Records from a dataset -
---*---

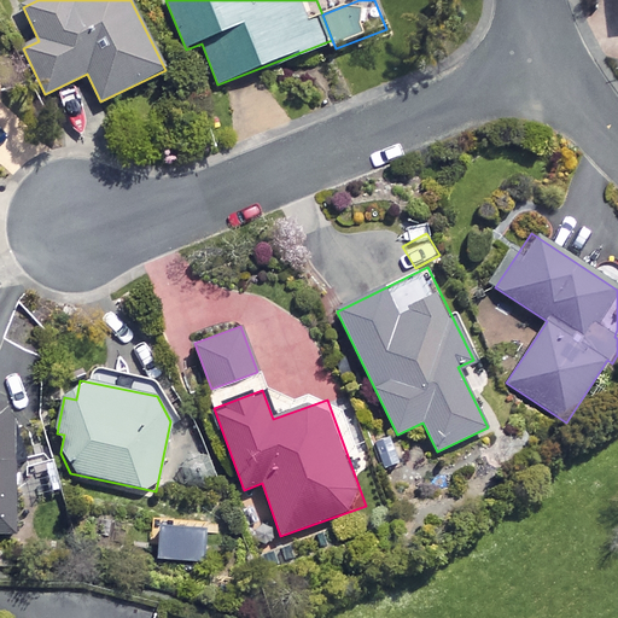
[(16,402),(0,401),(0,532),(17,532),(16,402)]
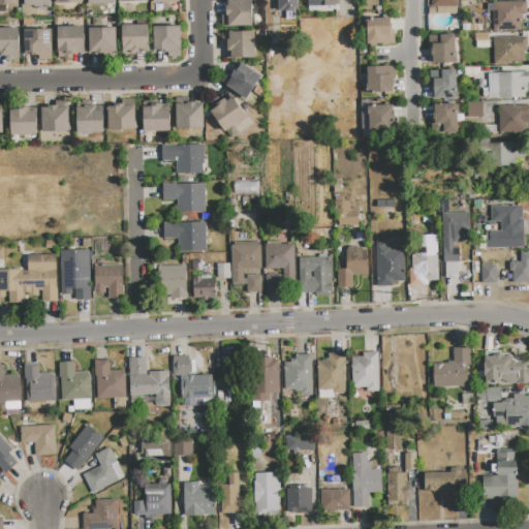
[(227,0),(252,0),(252,27),(221,27),(221,13),(226,13),(226,6),(227,6),(227,0)]
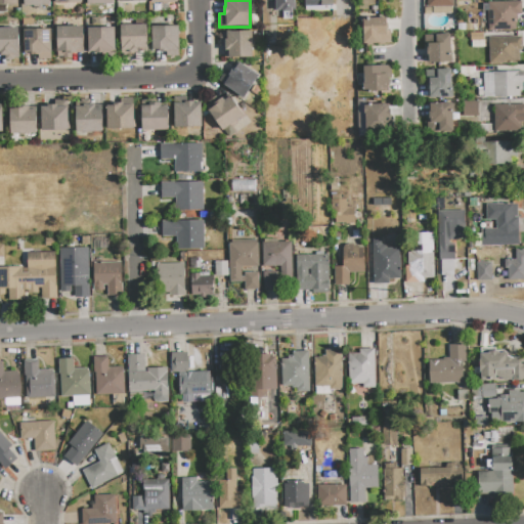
[(296,0),(296,12),(275,12),(275,0),(296,0)]
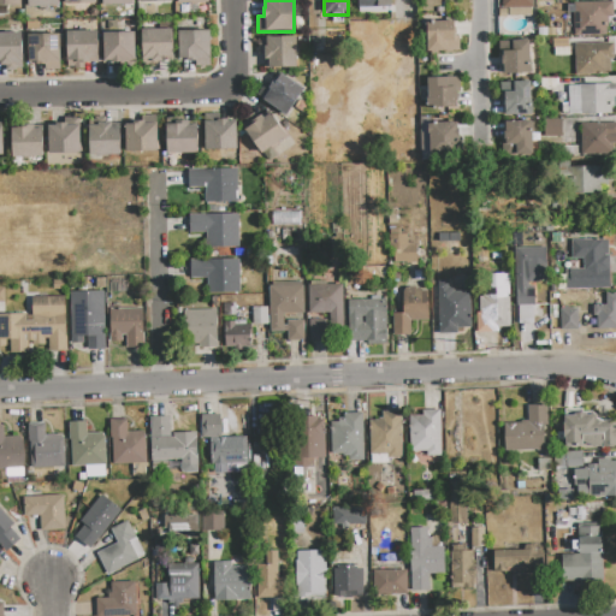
[(359,0),(390,0),(390,11),(359,11),(359,0)]
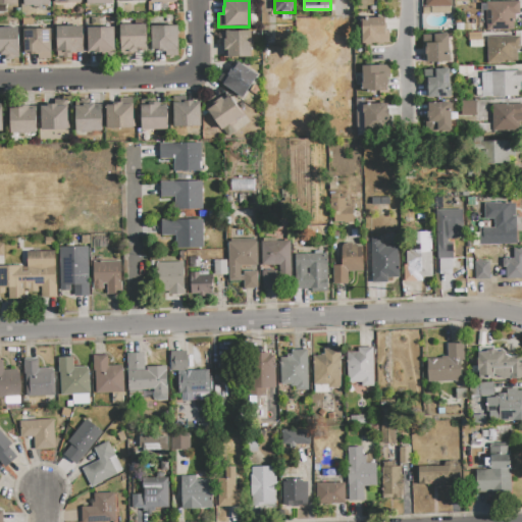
[(451,12),(450,0),(423,0),(424,6),(430,7),(430,12),(451,12)]
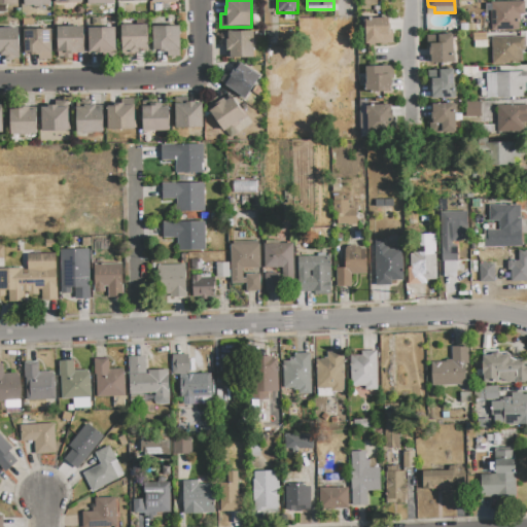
[(491,2),(524,1),(524,15),(520,15),(521,24),(519,24),(519,31),(491,31),(491,2)]
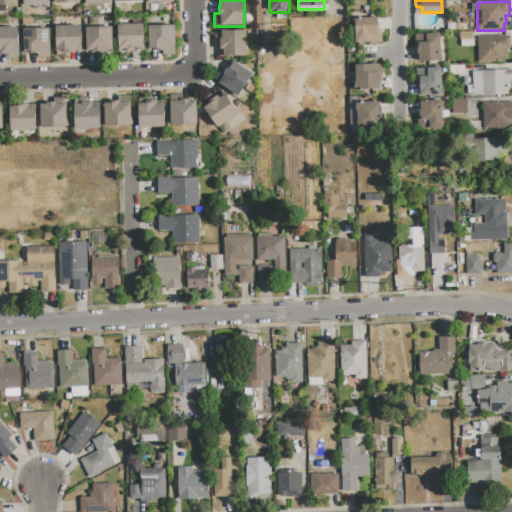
[(355,19),(378,18),(378,23),(379,23),(379,30),(382,30),(382,36),(383,36),(383,43),(355,43),(355,19)]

---*---

Your goal - Retype the entries above word for word, minus any images.

Exercise response -
[(16,402),(0,401),(0,532),(17,532),(16,402)]
[(227,0),(252,0),(252,27),(221,27),(221,13),(226,13),(226,6),(227,6),(227,0)]
[(296,0),(296,12),(275,12),(275,0),(296,0)]
[(359,0),(390,0),(390,11),(359,11),(359,0)]
[(451,12),(450,0),(423,0),(424,6),(430,7),(430,12),(451,12)]
[(491,2),(524,1),(524,15),(520,15),(521,24),(519,24),(519,31),(491,31),(491,2)]
[(355,19),(378,18),(378,23),(379,23),(379,30),(382,30),(382,36),(383,36),(383,43),(355,43),(355,19)]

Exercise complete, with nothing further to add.